SUPPLIED INFORMATION>
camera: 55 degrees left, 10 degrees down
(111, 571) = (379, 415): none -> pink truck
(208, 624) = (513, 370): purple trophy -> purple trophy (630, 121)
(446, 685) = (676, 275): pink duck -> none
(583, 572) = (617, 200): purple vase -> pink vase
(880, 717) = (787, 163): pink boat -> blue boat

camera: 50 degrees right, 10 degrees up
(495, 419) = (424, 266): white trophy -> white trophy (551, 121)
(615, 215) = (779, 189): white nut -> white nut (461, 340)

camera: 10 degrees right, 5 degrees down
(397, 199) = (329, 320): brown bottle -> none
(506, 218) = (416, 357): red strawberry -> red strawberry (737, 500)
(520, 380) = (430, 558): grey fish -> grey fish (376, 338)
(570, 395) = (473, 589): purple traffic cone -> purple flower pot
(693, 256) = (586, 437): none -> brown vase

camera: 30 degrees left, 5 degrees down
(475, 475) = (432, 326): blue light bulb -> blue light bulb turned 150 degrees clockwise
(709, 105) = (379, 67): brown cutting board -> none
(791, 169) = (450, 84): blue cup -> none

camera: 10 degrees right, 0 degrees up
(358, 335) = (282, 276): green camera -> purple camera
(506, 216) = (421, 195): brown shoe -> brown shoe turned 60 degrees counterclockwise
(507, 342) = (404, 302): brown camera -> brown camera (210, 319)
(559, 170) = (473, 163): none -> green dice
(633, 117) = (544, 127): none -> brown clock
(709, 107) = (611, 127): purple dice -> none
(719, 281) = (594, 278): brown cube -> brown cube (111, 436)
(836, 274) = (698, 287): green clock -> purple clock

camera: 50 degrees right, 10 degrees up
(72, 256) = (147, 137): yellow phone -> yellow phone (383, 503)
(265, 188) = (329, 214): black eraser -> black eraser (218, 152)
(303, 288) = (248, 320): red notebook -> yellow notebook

EXERCISE DESCRIPTION>
Please report how many lines of the listing contain the word "vase", and include nothing beyond that number.

EXERCISE OUTPUT>
2